§ Your instructions
Task for the records below: please retype exactly and only the lines from the first through the one with "black jar: 2 -> 0", with every picture omitted.

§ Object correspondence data
────
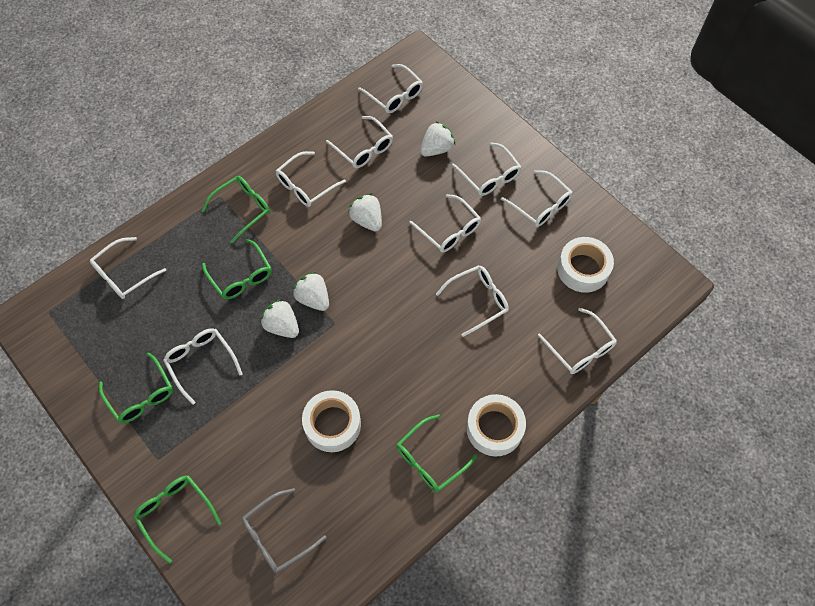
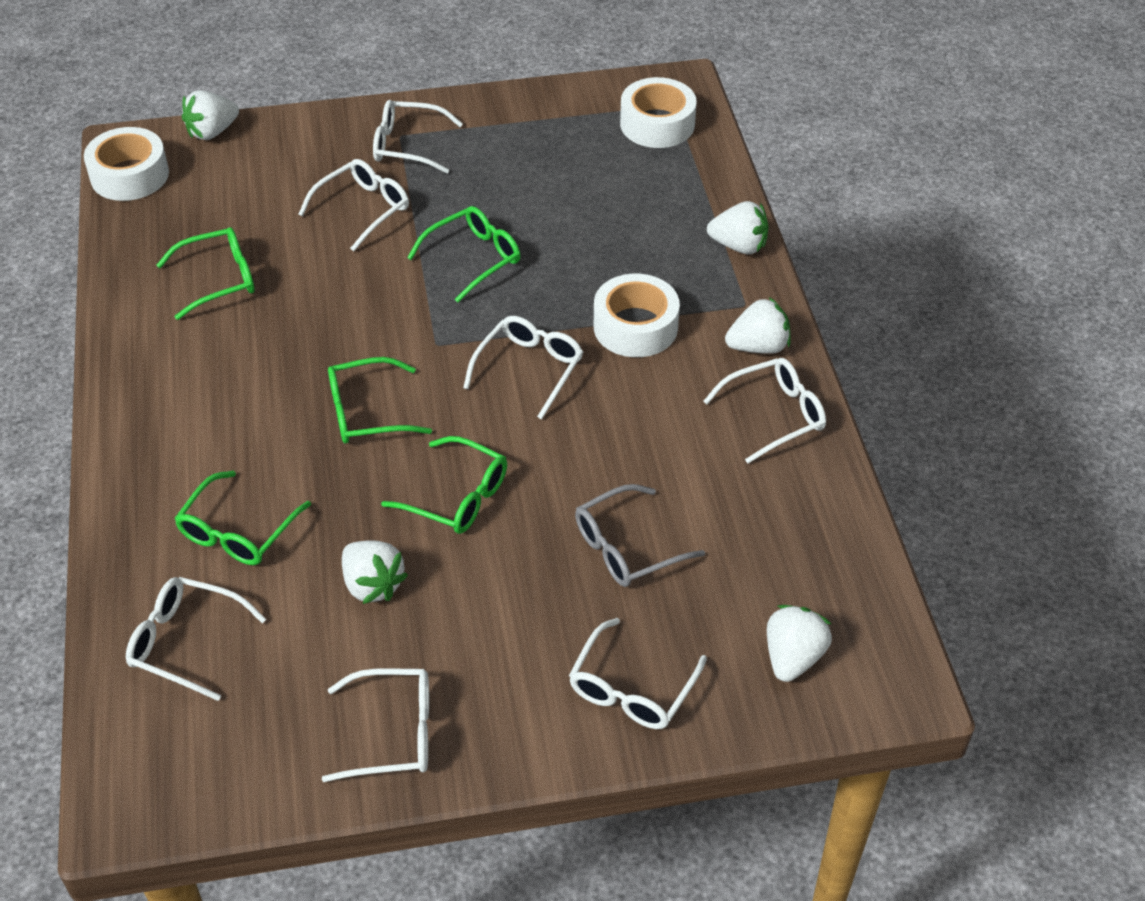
white glasses: 10 -> 7
white strawberry: 4 -> 5

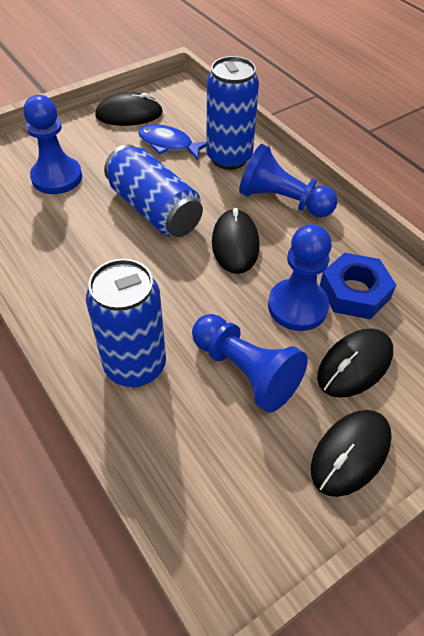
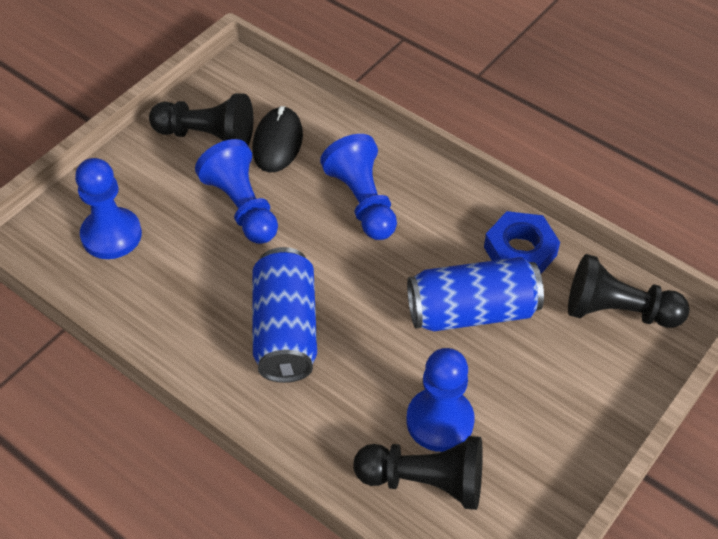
black mouse: 4 -> 1
black pawn: 0 -> 3
blue can: 3 -> 2
blue fish: 1 -> 0

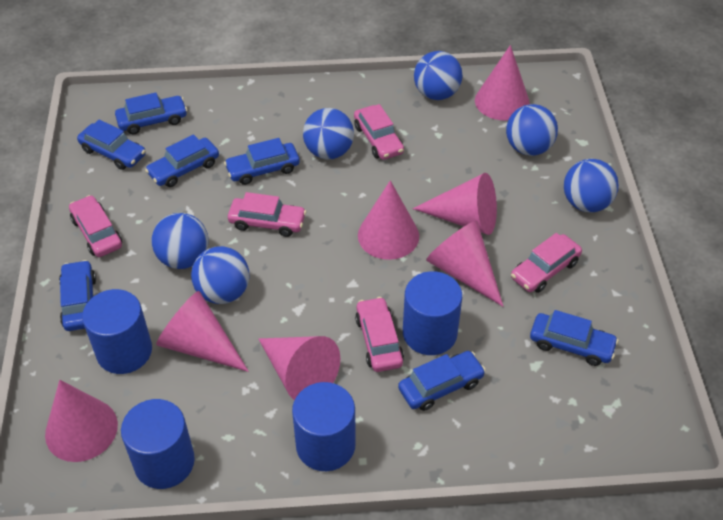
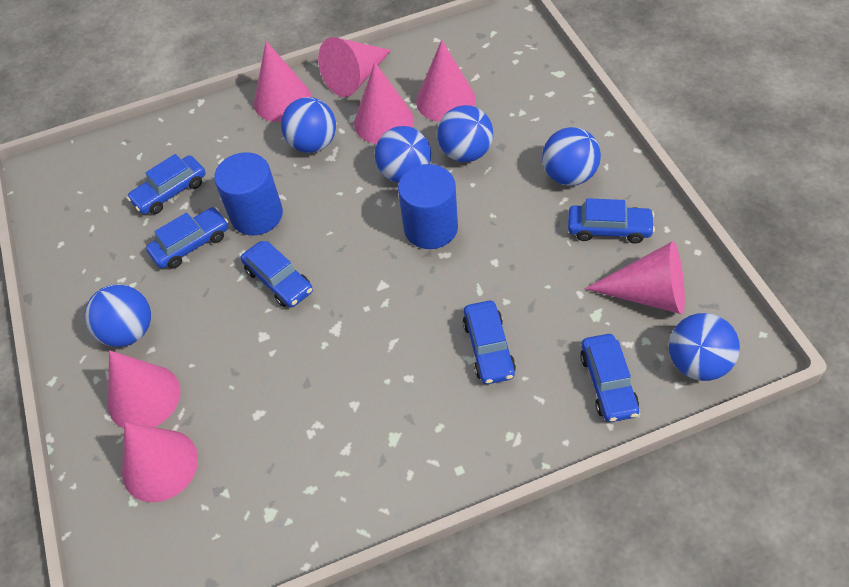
blue car: 7 -> 6
blue cylinder: 4 -> 2
pink car: 5 -> 0

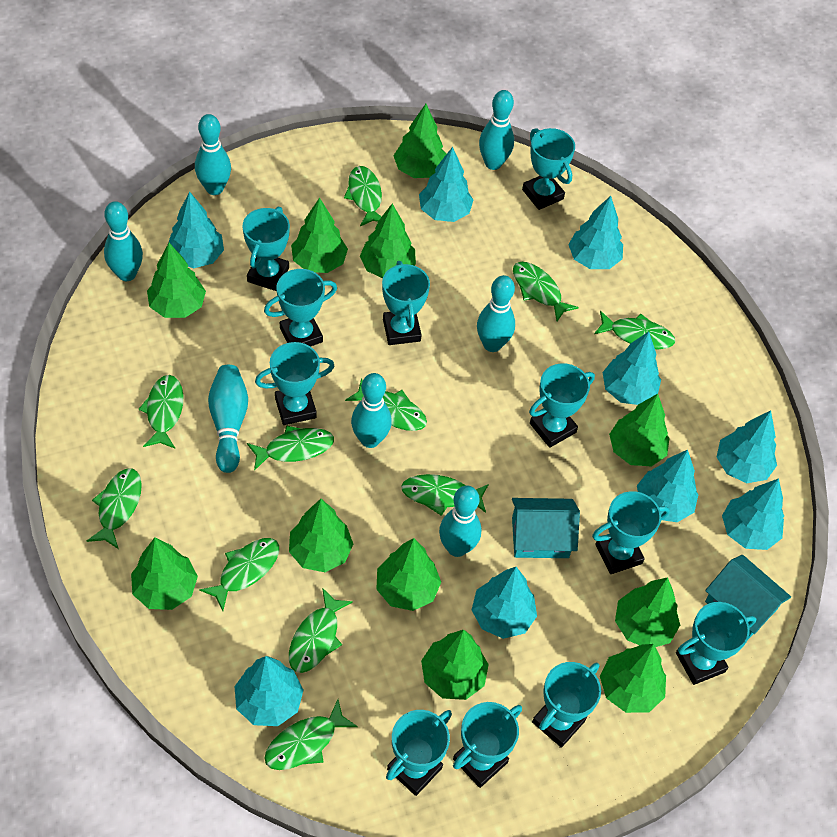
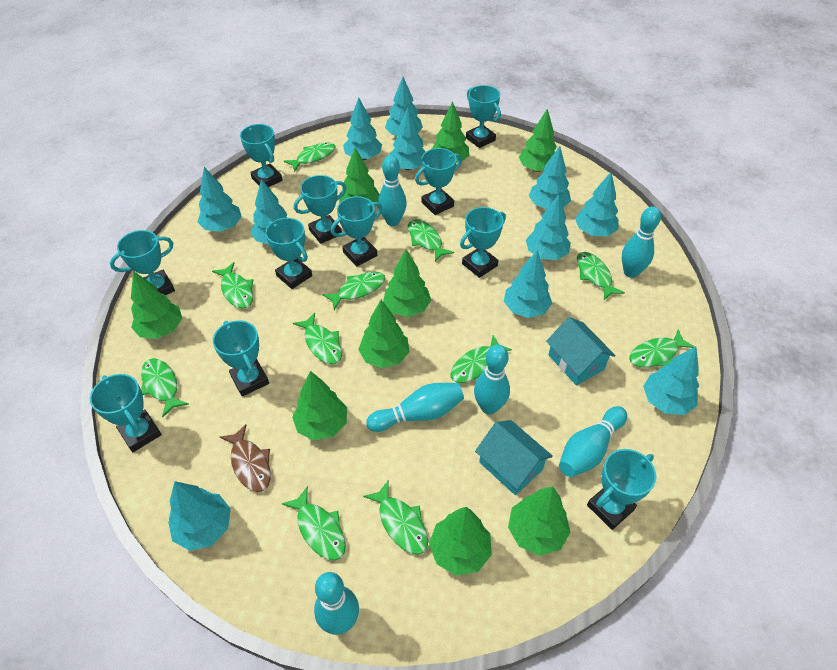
brown fish: 0 -> 1
green tree: 11 -> 9
turquoise bowling pin: 7 -> 6
turquoise tree: 9 -> 11

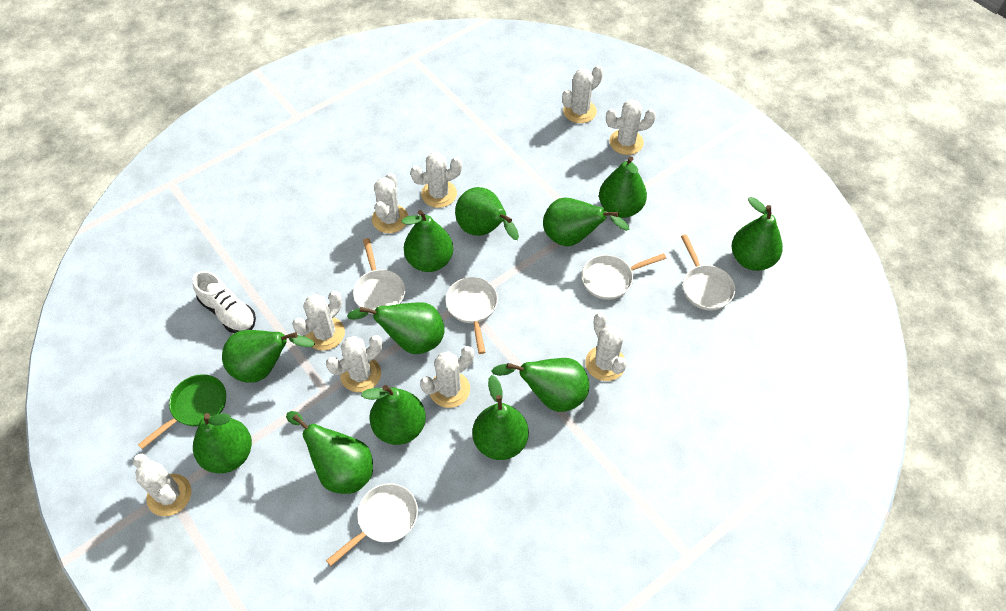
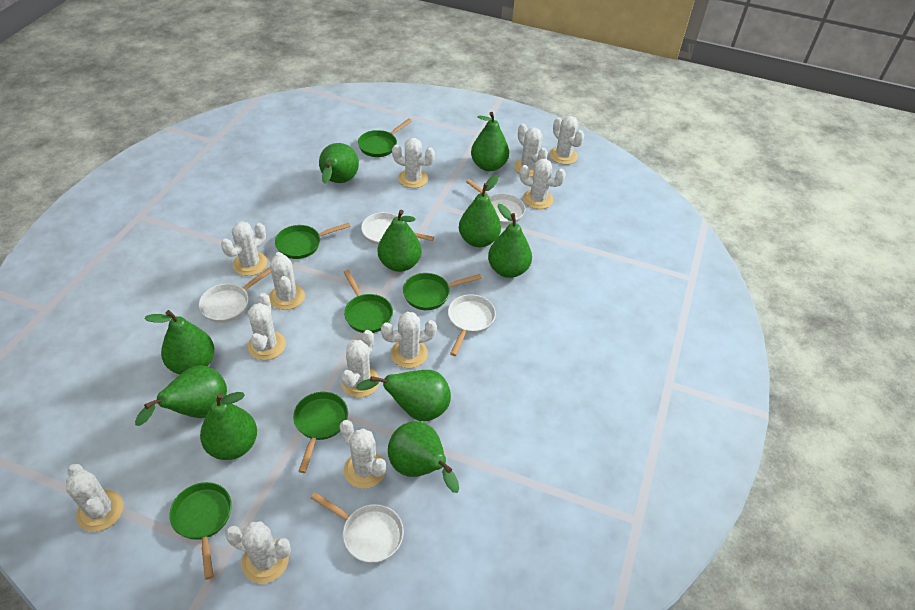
green pan: 1 -> 6
green pear: 12 -> 10
white cactus: 9 -> 12
white shoe: 1 -> 0

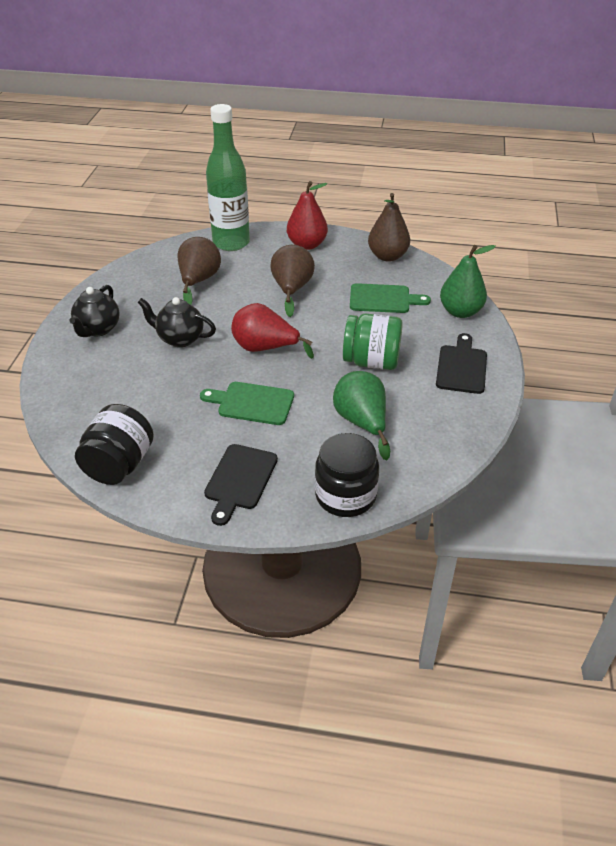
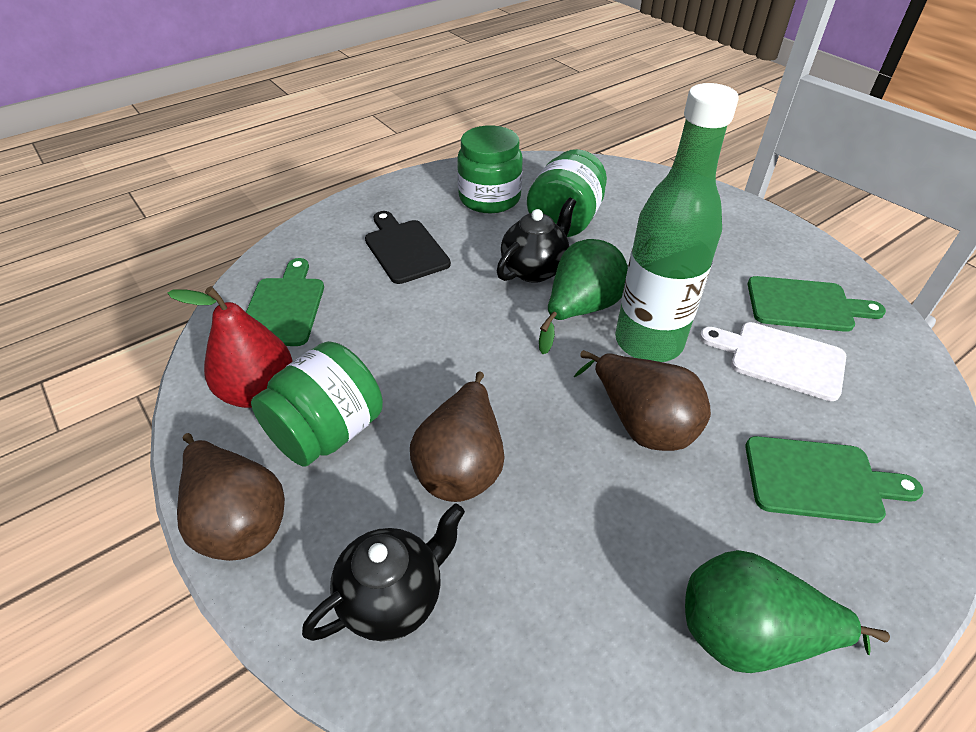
black cutting board: 2 -> 1
black jar: 2 -> 0
green cutting board: 2 -> 3
green jar: 1 -> 3
red pear: 2 -> 1
white cutting board: 0 -> 1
────
§ Result of this exercise
white glasses: 10 -> 7
white strawberry: 4 -> 5

black mouse: 4 -> 1
black pawn: 0 -> 3
blue can: 3 -> 2
blue fish: 1 -> 0

blue car: 7 -> 6
blue cylinder: 4 -> 2
pink car: 5 -> 0

brown fish: 0 -> 1
green tree: 11 -> 9
turquoise bowling pin: 7 -> 6
turquoise tree: 9 -> 11

green pan: 1 -> 6
green pear: 12 -> 10
white cactus: 9 -> 12
white shoe: 1 -> 0

black cutting board: 2 -> 1
black jar: 2 -> 0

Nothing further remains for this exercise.